[WHAT YOU WILL DO]: Set down each record that follows exactly. Drop the images.

(Records from a dataset)
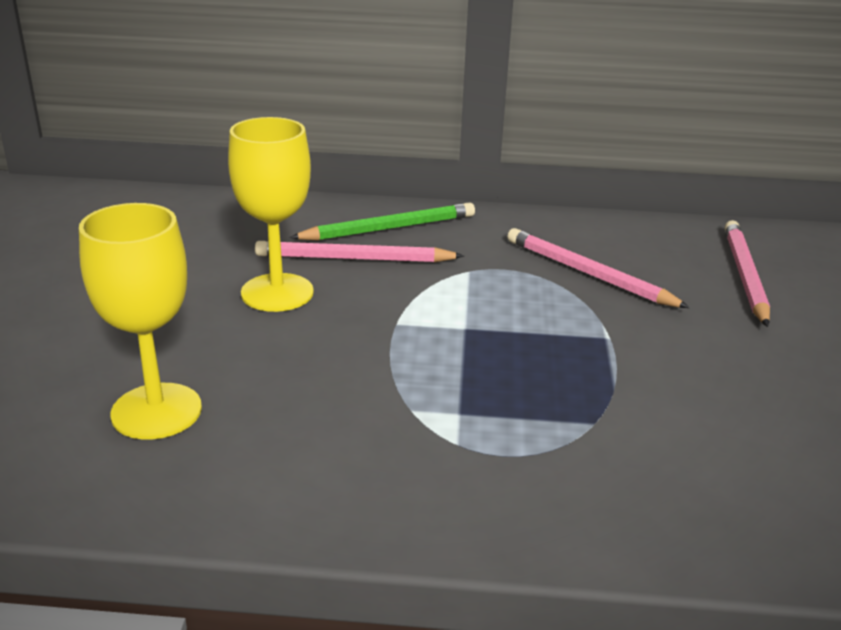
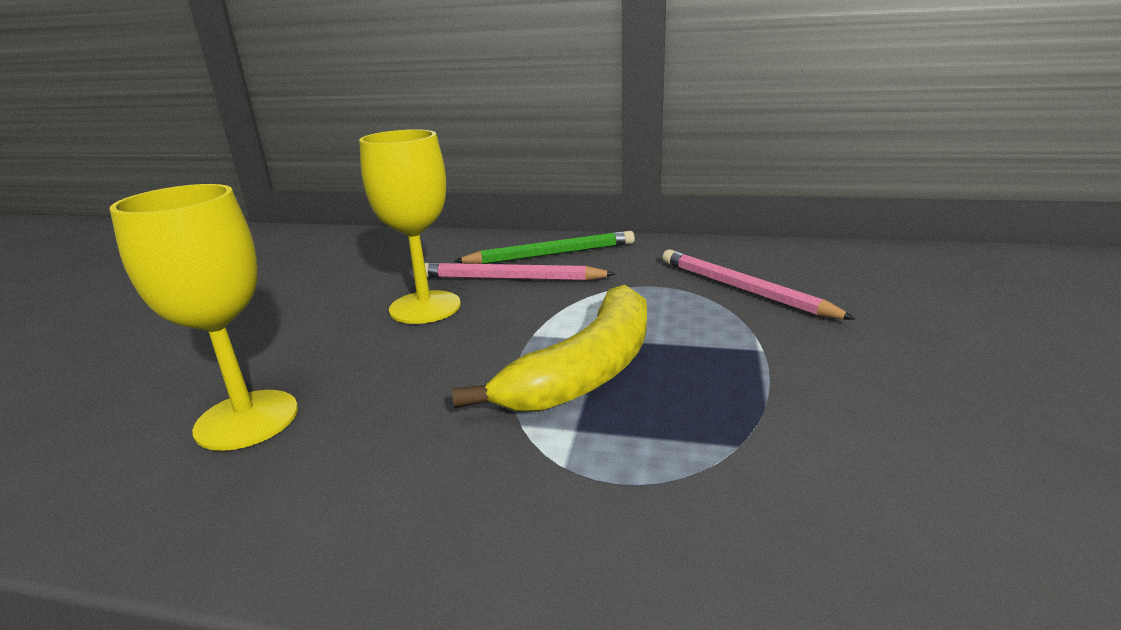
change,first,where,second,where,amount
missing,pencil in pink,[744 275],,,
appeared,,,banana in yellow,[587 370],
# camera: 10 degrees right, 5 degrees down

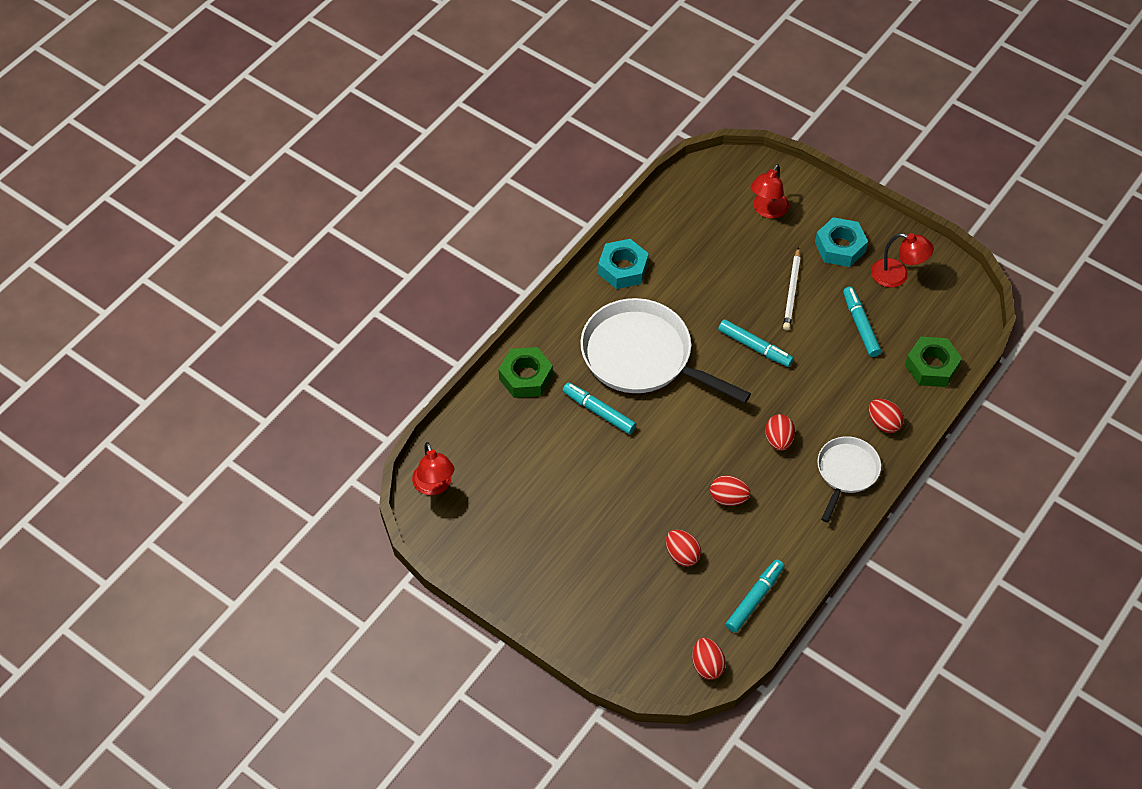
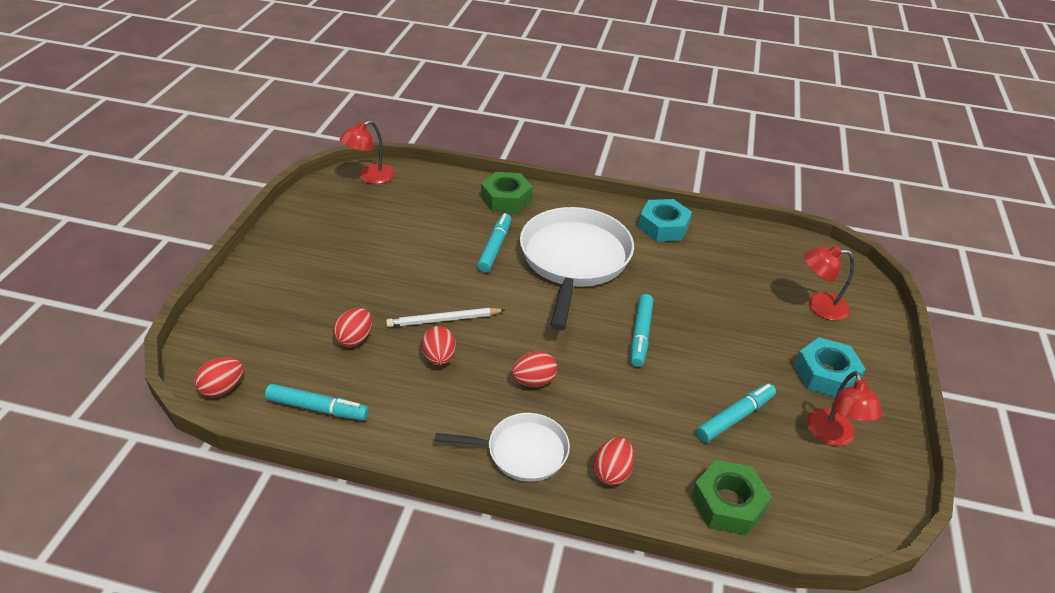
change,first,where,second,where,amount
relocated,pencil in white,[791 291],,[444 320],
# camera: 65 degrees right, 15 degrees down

[COMPLETED TASK]:
change,first,where,second,where,amount
missing,pencil in pink,[744 275],,,
appeared,,,banana in yellow,[587 370],
# camera: 10 degrees right, 5 degrees down

change,first,where,second,where,amount
relocated,pencil in white,[791 291],,[444 320],
# camera: 65 degrees right, 15 degrees down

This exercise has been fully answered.